:: TASK ::
Reply with each record repeated exactly.

:: TASK DATA ::

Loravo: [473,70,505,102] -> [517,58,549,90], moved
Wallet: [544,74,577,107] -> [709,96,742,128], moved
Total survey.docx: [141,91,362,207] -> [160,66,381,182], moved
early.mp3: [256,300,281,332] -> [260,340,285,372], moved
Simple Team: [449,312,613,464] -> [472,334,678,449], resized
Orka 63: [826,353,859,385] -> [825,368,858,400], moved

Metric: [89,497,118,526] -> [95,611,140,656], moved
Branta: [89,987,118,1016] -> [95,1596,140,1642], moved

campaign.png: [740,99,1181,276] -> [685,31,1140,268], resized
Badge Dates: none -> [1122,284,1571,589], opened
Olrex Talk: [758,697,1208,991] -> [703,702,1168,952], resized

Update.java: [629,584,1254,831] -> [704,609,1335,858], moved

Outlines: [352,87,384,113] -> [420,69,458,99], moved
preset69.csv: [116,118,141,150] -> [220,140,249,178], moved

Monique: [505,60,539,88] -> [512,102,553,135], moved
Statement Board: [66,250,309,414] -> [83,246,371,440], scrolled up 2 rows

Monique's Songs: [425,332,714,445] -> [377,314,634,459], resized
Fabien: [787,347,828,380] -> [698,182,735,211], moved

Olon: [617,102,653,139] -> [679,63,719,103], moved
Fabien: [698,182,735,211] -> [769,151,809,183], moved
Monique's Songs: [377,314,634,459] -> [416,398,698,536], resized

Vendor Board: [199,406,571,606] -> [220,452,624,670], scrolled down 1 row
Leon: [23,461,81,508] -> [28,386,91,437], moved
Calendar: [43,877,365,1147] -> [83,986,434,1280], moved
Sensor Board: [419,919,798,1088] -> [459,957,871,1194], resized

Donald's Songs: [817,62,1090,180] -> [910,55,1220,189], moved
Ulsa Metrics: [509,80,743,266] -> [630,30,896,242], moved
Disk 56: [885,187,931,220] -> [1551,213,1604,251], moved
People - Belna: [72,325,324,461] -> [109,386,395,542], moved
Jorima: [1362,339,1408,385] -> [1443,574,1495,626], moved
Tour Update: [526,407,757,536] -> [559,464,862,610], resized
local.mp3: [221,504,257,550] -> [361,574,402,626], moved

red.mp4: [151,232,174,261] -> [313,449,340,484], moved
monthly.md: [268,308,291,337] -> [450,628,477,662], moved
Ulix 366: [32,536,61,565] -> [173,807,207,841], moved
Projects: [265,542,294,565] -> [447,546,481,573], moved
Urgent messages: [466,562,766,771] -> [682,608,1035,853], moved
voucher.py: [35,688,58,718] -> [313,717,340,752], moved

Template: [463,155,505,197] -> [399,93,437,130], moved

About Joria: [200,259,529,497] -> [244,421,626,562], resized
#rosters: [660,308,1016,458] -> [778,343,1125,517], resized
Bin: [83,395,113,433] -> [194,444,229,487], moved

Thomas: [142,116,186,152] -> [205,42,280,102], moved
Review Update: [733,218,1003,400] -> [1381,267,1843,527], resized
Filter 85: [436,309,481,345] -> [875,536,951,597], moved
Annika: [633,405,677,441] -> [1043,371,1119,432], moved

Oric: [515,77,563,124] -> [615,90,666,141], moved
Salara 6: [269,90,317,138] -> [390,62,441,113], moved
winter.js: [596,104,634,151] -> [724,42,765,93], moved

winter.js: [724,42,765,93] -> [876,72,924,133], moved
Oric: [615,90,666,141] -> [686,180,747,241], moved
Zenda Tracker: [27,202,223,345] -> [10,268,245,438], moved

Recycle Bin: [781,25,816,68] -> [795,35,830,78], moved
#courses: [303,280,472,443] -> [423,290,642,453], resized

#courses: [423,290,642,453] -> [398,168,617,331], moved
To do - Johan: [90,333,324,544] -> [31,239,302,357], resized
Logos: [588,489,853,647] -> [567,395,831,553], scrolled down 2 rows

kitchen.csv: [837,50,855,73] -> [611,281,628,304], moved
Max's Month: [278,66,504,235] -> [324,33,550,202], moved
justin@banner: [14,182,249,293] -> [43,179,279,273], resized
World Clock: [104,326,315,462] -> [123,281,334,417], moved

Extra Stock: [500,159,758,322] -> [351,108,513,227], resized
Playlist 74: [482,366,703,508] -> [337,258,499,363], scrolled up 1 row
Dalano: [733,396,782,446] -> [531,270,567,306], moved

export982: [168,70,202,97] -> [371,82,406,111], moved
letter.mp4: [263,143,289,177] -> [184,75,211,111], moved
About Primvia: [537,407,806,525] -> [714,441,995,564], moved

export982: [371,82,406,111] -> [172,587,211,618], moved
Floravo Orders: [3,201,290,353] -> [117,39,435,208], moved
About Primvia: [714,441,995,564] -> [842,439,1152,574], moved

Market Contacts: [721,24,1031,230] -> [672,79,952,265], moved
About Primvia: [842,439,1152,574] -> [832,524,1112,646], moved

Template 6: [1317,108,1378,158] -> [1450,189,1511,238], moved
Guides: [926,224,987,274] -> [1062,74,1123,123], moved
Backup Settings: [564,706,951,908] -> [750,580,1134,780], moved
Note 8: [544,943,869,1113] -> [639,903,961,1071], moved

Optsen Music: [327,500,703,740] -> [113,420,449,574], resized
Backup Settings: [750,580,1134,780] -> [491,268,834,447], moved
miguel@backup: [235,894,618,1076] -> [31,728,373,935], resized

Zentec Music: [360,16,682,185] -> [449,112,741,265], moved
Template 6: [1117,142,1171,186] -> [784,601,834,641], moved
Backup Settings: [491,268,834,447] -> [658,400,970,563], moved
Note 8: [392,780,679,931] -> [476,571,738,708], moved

:: RESPONSE AREA ::
Loravo: [473,70,505,102] -> [517,58,549,90], moved
Wallet: [544,74,577,107] -> [709,96,742,128], moved
Total survey.docx: [141,91,362,207] -> [160,66,381,182], moved
early.mp3: [256,300,281,332] -> [260,340,285,372], moved
Simple Team: [449,312,613,464] -> [472,334,678,449], resized
Orka 63: [826,353,859,385] -> [825,368,858,400], moved

Metric: [89,497,118,526] -> [95,611,140,656], moved
Branta: [89,987,118,1016] -> [95,1596,140,1642], moved

campaign.png: [740,99,1181,276] -> [685,31,1140,268], resized
Badge Dates: none -> [1122,284,1571,589], opened
Olrex Talk: [758,697,1208,991] -> [703,702,1168,952], resized

Update.java: [629,584,1254,831] -> [704,609,1335,858], moved

Outlines: [352,87,384,113] -> [420,69,458,99], moved
preset69.csv: [116,118,141,150] -> [220,140,249,178], moved

Monique: [505,60,539,88] -> [512,102,553,135], moved
Statement Board: [66,250,309,414] -> [83,246,371,440], scrolled up 2 rows

Monique's Songs: [425,332,714,445] -> [377,314,634,459], resized
Fabien: [787,347,828,380] -> [698,182,735,211], moved

Olon: [617,102,653,139] -> [679,63,719,103], moved
Fabien: [698,182,735,211] -> [769,151,809,183], moved
Monique's Songs: [377,314,634,459] -> [416,398,698,536], resized

Vendor Board: [199,406,571,606] -> [220,452,624,670], scrolled down 1 row
Leon: [23,461,81,508] -> [28,386,91,437], moved
Calendar: [43,877,365,1147] -> [83,986,434,1280], moved
Sensor Board: [419,919,798,1088] -> [459,957,871,1194], resized

Donald's Songs: [817,62,1090,180] -> [910,55,1220,189], moved
Ulsa Metrics: [509,80,743,266] -> [630,30,896,242], moved
Disk 56: [885,187,931,220] -> [1551,213,1604,251], moved
People - Belna: [72,325,324,461] -> [109,386,395,542], moved
Jorima: [1362,339,1408,385] -> [1443,574,1495,626], moved
Tour Update: [526,407,757,536] -> [559,464,862,610], resized
local.mp3: [221,504,257,550] -> [361,574,402,626], moved

red.mp4: [151,232,174,261] -> [313,449,340,484], moved
monthly.md: [268,308,291,337] -> [450,628,477,662], moved
Ulix 366: [32,536,61,565] -> [173,807,207,841], moved
Projects: [265,542,294,565] -> [447,546,481,573], moved
Urgent messages: [466,562,766,771] -> [682,608,1035,853], moved
voucher.py: [35,688,58,718] -> [313,717,340,752], moved

Template: [463,155,505,197] -> [399,93,437,130], moved

About Joria: [200,259,529,497] -> [244,421,626,562], resized
#rosters: [660,308,1016,458] -> [778,343,1125,517], resized
Bin: [83,395,113,433] -> [194,444,229,487], moved

Thomas: [142,116,186,152] -> [205,42,280,102], moved
Review Update: [733,218,1003,400] -> [1381,267,1843,527], resized
Filter 85: [436,309,481,345] -> [875,536,951,597], moved
Annika: [633,405,677,441] -> [1043,371,1119,432], moved

Oric: [515,77,563,124] -> [615,90,666,141], moved
Salara 6: [269,90,317,138] -> [390,62,441,113], moved
winter.js: [596,104,634,151] -> [724,42,765,93], moved

winter.js: [724,42,765,93] -> [876,72,924,133], moved
Oric: [615,90,666,141] -> [686,180,747,241], moved
Zenda Tracker: [27,202,223,345] -> [10,268,245,438], moved

Recycle Bin: [781,25,816,68] -> [795,35,830,78], moved
#courses: [303,280,472,443] -> [423,290,642,453], resized

#courses: [423,290,642,453] -> [398,168,617,331], moved
To do - Johan: [90,333,324,544] -> [31,239,302,357], resized
Logos: [588,489,853,647] -> [567,395,831,553], scrolled down 2 rows

kitchen.csv: [837,50,855,73] -> [611,281,628,304], moved
Max's Month: [278,66,504,235] -> [324,33,550,202], moved
justin@banner: [14,182,249,293] -> [43,179,279,273], resized
World Clock: [104,326,315,462] -> [123,281,334,417], moved

Extra Stock: [500,159,758,322] -> [351,108,513,227], resized
Playlist 74: [482,366,703,508] -> [337,258,499,363], scrolled up 1 row
Dalano: [733,396,782,446] -> [531,270,567,306], moved

export982: [168,70,202,97] -> [371,82,406,111], moved
letter.mp4: [263,143,289,177] -> [184,75,211,111], moved
About Primvia: [537,407,806,525] -> [714,441,995,564], moved

export982: [371,82,406,111] -> [172,587,211,618], moved
Floravo Orders: [3,201,290,353] -> [117,39,435,208], moved
About Primvia: [714,441,995,564] -> [842,439,1152,574], moved

Market Contacts: [721,24,1031,230] -> [672,79,952,265], moved
About Primvia: [842,439,1152,574] -> [832,524,1112,646], moved

Template 6: [1317,108,1378,158] -> [1450,189,1511,238], moved
Guides: [926,224,987,274] -> [1062,74,1123,123], moved
Backup Settings: [564,706,951,908] -> [750,580,1134,780], moved
Note 8: [544,943,869,1113] -> [639,903,961,1071], moved

Optsen Music: [327,500,703,740] -> [113,420,449,574], resized
Backup Settings: [750,580,1134,780] -> [491,268,834,447], moved
miguel@backup: [235,894,618,1076] -> [31,728,373,935], resized

Zentec Music: [360,16,682,185] -> [449,112,741,265], moved
Template 6: [1117,142,1171,186] -> [784,601,834,641], moved
Backup Settings: [491,268,834,447] -> [658,400,970,563], moved
Note 8: [392,780,679,931] -> [476,571,738,708], moved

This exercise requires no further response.